» HOW TO COMPLETE THIS TASK: Filter the entries and keep only the lines where the string "round" appears.

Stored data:
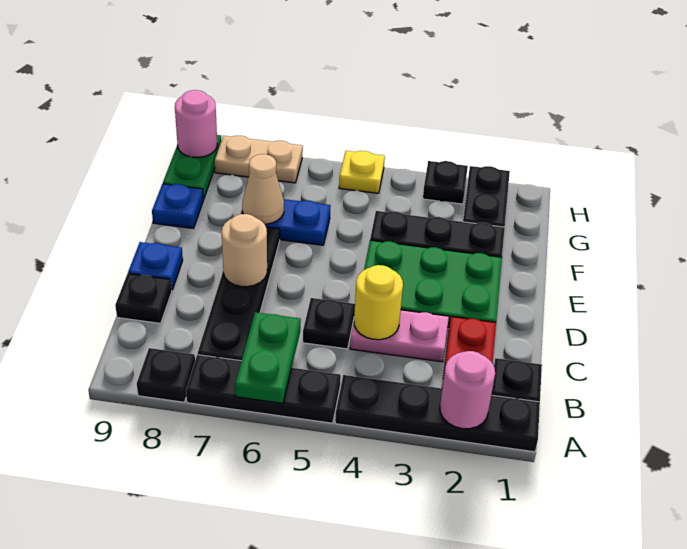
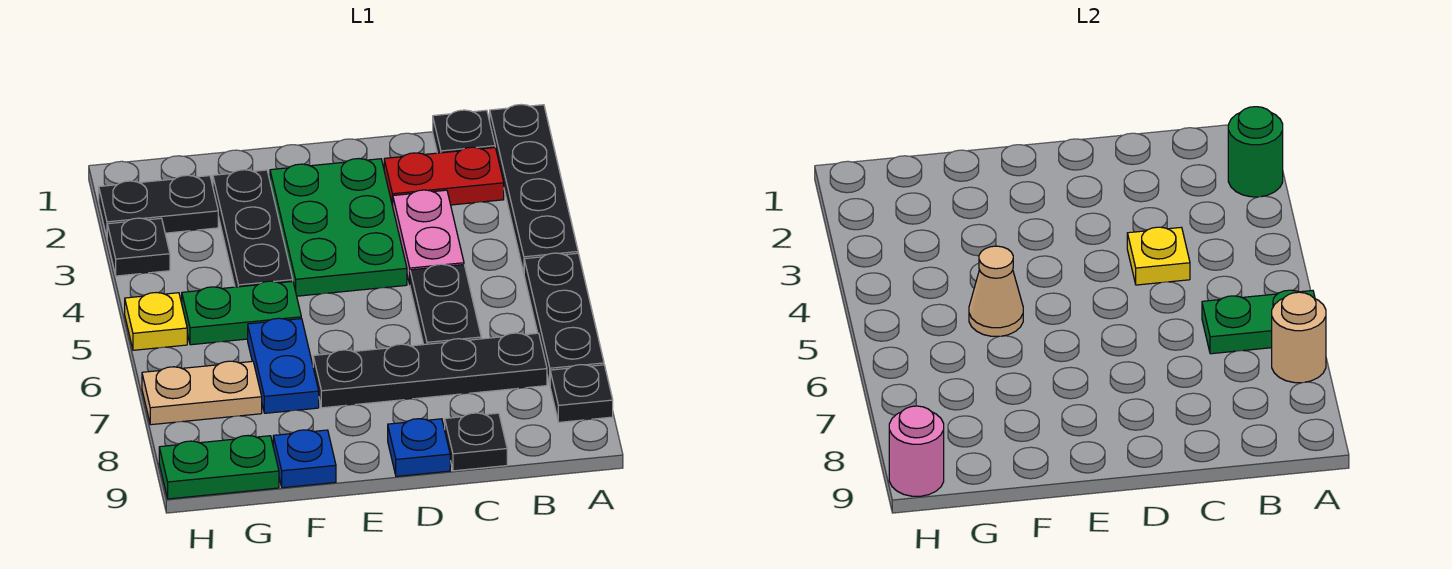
pink round brick A2 level 2 -> green round brick A2 level 2
yellow round brick C4 level 2 -> yellow plate C4 level 2
black plate C5 level 1 -> black plate C5:C6 level 1
tan round brick D7 level 2 -> tan round brick A7 level 2
none -> green plate F5:G5 level 1
tan cone F7 level 2 -> tan cone F5 level 2
tan plate H7:H8 level 1 -> tan plate G7:H7 level 1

» OUTPUT OF THE EXERCISE:
pink round brick A2 level 2 -> green round brick A2 level 2
yellow round brick C4 level 2 -> yellow plate C4 level 2
tan round brick D7 level 2 -> tan round brick A7 level 2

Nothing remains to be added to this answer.